= EXERCISE DATA =
========================

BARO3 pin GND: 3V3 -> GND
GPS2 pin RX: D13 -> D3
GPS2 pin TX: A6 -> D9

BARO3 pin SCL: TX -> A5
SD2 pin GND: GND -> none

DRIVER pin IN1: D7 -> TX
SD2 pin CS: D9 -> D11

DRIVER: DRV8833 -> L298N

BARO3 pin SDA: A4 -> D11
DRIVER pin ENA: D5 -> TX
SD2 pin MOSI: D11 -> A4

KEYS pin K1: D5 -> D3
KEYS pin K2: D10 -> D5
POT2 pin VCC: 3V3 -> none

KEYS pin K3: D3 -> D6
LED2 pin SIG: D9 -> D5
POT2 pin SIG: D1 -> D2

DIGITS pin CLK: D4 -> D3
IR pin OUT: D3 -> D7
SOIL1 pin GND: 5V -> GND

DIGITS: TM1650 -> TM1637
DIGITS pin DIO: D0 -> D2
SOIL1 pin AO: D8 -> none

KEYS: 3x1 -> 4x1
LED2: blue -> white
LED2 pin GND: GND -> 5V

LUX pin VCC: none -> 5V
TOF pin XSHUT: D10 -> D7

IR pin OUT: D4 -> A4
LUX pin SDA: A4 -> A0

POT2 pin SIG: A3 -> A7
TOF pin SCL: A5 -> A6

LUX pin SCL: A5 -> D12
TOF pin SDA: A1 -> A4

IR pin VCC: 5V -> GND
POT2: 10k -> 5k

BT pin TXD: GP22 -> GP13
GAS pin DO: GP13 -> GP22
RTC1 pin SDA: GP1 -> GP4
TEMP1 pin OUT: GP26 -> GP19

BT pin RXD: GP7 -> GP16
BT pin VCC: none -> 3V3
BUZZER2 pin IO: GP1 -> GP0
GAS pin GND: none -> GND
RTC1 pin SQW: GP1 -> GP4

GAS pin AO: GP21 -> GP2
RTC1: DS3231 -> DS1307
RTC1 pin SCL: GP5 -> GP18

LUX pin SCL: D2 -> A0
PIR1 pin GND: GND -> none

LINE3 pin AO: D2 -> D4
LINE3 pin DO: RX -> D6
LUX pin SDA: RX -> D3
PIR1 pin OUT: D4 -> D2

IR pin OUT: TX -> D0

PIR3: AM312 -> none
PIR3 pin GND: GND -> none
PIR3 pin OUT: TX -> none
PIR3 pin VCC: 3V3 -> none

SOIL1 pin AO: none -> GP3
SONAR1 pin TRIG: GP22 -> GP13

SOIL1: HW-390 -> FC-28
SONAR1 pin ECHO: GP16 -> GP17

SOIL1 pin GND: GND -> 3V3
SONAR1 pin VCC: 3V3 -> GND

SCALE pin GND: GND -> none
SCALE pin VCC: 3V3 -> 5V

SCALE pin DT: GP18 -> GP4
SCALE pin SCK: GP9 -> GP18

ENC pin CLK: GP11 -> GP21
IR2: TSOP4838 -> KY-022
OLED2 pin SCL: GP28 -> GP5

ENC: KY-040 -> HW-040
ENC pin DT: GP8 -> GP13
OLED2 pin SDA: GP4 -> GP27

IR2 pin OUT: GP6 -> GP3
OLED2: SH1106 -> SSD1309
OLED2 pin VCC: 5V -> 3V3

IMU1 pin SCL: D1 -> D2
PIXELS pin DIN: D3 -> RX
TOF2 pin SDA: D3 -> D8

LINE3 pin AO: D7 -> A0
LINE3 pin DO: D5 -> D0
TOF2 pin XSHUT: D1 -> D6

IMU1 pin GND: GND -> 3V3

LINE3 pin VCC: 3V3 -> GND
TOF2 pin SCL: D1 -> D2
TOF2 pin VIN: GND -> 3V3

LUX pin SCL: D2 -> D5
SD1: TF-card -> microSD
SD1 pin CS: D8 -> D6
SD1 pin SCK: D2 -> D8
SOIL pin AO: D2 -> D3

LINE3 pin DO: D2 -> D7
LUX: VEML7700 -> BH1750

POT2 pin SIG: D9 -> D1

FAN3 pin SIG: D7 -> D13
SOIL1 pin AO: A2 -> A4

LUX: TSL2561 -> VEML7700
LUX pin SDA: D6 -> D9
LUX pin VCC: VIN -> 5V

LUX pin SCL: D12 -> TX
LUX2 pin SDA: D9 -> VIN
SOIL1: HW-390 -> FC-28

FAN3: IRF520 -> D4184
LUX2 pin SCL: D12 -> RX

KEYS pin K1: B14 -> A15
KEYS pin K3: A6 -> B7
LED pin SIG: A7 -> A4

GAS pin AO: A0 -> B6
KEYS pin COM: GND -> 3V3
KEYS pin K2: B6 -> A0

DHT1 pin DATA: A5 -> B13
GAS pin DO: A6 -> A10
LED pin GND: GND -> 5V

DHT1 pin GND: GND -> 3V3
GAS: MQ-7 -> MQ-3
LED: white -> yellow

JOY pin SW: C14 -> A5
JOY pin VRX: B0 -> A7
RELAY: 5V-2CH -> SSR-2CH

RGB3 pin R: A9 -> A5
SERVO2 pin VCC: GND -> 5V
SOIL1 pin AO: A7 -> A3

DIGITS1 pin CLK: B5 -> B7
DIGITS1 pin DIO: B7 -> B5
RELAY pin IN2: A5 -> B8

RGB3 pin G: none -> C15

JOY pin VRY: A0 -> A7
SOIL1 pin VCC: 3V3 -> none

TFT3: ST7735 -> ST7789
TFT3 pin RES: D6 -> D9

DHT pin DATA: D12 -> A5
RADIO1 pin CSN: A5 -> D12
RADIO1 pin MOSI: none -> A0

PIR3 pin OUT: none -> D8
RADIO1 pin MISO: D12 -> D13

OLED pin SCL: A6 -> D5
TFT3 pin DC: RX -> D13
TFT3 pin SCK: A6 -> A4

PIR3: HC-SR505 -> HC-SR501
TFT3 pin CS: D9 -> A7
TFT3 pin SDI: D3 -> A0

========================

= YOUR TASK =
Repeat the listing above exactly, every line of it.

= RESPONSE TO THE TASK =
BARO3 pin GND: 3V3 -> GND
GPS2 pin RX: D13 -> D3
GPS2 pin TX: A6 -> D9

BARO3 pin SCL: TX -> A5
SD2 pin GND: GND -> none

DRIVER pin IN1: D7 -> TX
SD2 pin CS: D9 -> D11

DRIVER: DRV8833 -> L298N

BARO3 pin SDA: A4 -> D11
DRIVER pin ENA: D5 -> TX
SD2 pin MOSI: D11 -> A4

KEYS pin K1: D5 -> D3
KEYS pin K2: D10 -> D5
POT2 pin VCC: 3V3 -> none

KEYS pin K3: D3 -> D6
LED2 pin SIG: D9 -> D5
POT2 pin SIG: D1 -> D2

DIGITS pin CLK: D4 -> D3
IR pin OUT: D3 -> D7
SOIL1 pin GND: 5V -> GND

DIGITS: TM1650 -> TM1637
DIGITS pin DIO: D0 -> D2
SOIL1 pin AO: D8 -> none

KEYS: 3x1 -> 4x1
LED2: blue -> white
LED2 pin GND: GND -> 5V

LUX pin VCC: none -> 5V
TOF pin XSHUT: D10 -> D7

IR pin OUT: D4 -> A4
LUX pin SDA: A4 -> A0

POT2 pin SIG: A3 -> A7
TOF pin SCL: A5 -> A6

LUX pin SCL: A5 -> D12
TOF pin SDA: A1 -> A4

IR pin VCC: 5V -> GND
POT2: 10k -> 5k

BT pin TXD: GP22 -> GP13
GAS pin DO: GP13 -> GP22
RTC1 pin SDA: GP1 -> GP4
TEMP1 pin OUT: GP26 -> GP19

BT pin RXD: GP7 -> GP16
BT pin VCC: none -> 3V3
BUZZER2 pin IO: GP1 -> GP0
GAS pin GND: none -> GND
RTC1 pin SQW: GP1 -> GP4

GAS pin AO: GP21 -> GP2
RTC1: DS3231 -> DS1307
RTC1 pin SCL: GP5 -> GP18

LUX pin SCL: D2 -> A0
PIR1 pin GND: GND -> none

LINE3 pin AO: D2 -> D4
LINE3 pin DO: RX -> D6
LUX pin SDA: RX -> D3
PIR1 pin OUT: D4 -> D2

IR pin OUT: TX -> D0

PIR3: AM312 -> none
PIR3 pin GND: GND -> none
PIR3 pin OUT: TX -> none
PIR3 pin VCC: 3V3 -> none

SOIL1 pin AO: none -> GP3
SONAR1 pin TRIG: GP22 -> GP13

SOIL1: HW-390 -> FC-28
SONAR1 pin ECHO: GP16 -> GP17

SOIL1 pin GND: GND -> 3V3
SONAR1 pin VCC: 3V3 -> GND

SCALE pin GND: GND -> none
SCALE pin VCC: 3V3 -> 5V

SCALE pin DT: GP18 -> GP4
SCALE pin SCK: GP9 -> GP18

ENC pin CLK: GP11 -> GP21
IR2: TSOP4838 -> KY-022
OLED2 pin SCL: GP28 -> GP5

ENC: KY-040 -> HW-040
ENC pin DT: GP8 -> GP13
OLED2 pin SDA: GP4 -> GP27

IR2 pin OUT: GP6 -> GP3
OLED2: SH1106 -> SSD1309
OLED2 pin VCC: 5V -> 3V3

IMU1 pin SCL: D1 -> D2
PIXELS pin DIN: D3 -> RX
TOF2 pin SDA: D3 -> D8

LINE3 pin AO: D7 -> A0
LINE3 pin DO: D5 -> D0
TOF2 pin XSHUT: D1 -> D6

IMU1 pin GND: GND -> 3V3

LINE3 pin VCC: 3V3 -> GND
TOF2 pin SCL: D1 -> D2
TOF2 pin VIN: GND -> 3V3

LUX pin SCL: D2 -> D5
SD1: TF-card -> microSD
SD1 pin CS: D8 -> D6
SD1 pin SCK: D2 -> D8
SOIL pin AO: D2 -> D3

LINE3 pin DO: D2 -> D7
LUX: VEML7700 -> BH1750

POT2 pin SIG: D9 -> D1

FAN3 pin SIG: D7 -> D13
SOIL1 pin AO: A2 -> A4

LUX: TSL2561 -> VEML7700
LUX pin SDA: D6 -> D9
LUX pin VCC: VIN -> 5V

LUX pin SCL: D12 -> TX
LUX2 pin SDA: D9 -> VIN
SOIL1: HW-390 -> FC-28

FAN3: IRF520 -> D4184
LUX2 pin SCL: D12 -> RX

KEYS pin K1: B14 -> A15
KEYS pin K3: A6 -> B7
LED pin SIG: A7 -> A4

GAS pin AO: A0 -> B6
KEYS pin COM: GND -> 3V3
KEYS pin K2: B6 -> A0

DHT1 pin DATA: A5 -> B13
GAS pin DO: A6 -> A10
LED pin GND: GND -> 5V

DHT1 pin GND: GND -> 3V3
GAS: MQ-7 -> MQ-3
LED: white -> yellow

JOY pin SW: C14 -> A5
JOY pin VRX: B0 -> A7
RELAY: 5V-2CH -> SSR-2CH

RGB3 pin R: A9 -> A5
SERVO2 pin VCC: GND -> 5V
SOIL1 pin AO: A7 -> A3

DIGITS1 pin CLK: B5 -> B7
DIGITS1 pin DIO: B7 -> B5
RELAY pin IN2: A5 -> B8

RGB3 pin G: none -> C15

JOY pin VRY: A0 -> A7
SOIL1 pin VCC: 3V3 -> none

TFT3: ST7735 -> ST7789
TFT3 pin RES: D6 -> D9

DHT pin DATA: D12 -> A5
RADIO1 pin CSN: A5 -> D12
RADIO1 pin MOSI: none -> A0

PIR3 pin OUT: none -> D8
RADIO1 pin MISO: D12 -> D13

OLED pin SCL: A6 -> D5
TFT3 pin DC: RX -> D13
TFT3 pin SCK: A6 -> A4

PIR3: HC-SR505 -> HC-SR501
TFT3 pin CS: D9 -> A7
TFT3 pin SDI: D3 -> A0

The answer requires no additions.